■ **WHAT YOU ARE ASKED TO DO**: Would you please transcribe the records below from the line with "R1: none -> 270k (VB, VC)" through their final line, exactly and with no other lines?

Change detection outputs:
══════════

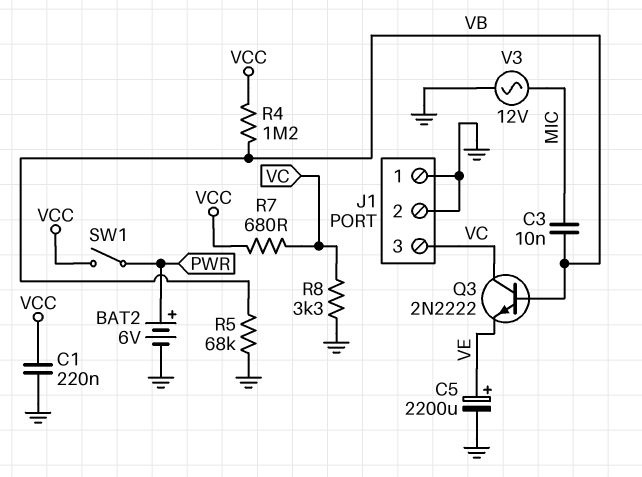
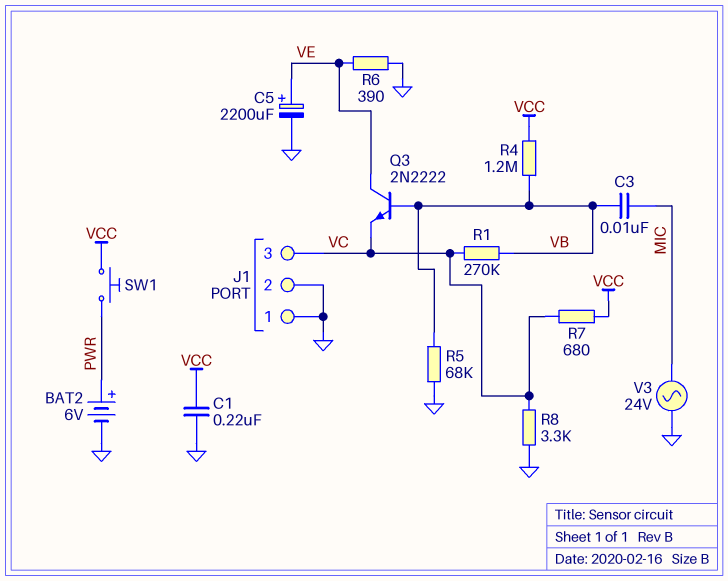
Q3: NPN 2N2222 (B VB, C VC, E VE) -> NPN 2N2222 (B VB, C VE, E VC)
R1: none -> 270k (VB, VC)
R6: none -> 390 (GND, VE)
SW1: switch (PWR, VCC) -> button (PWR, VCC)
V3: AC 12V (GND, MIC) -> AC 24V (GND, MIC)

══════════

■ **EXERCISE ANSWER**:
R1: none -> 270k (VB, VC)
R6: none -> 390 (GND, VE)
SW1: switch (PWR, VCC) -> button (PWR, VCC)
V3: AC 12V (GND, MIC) -> AC 24V (GND, MIC)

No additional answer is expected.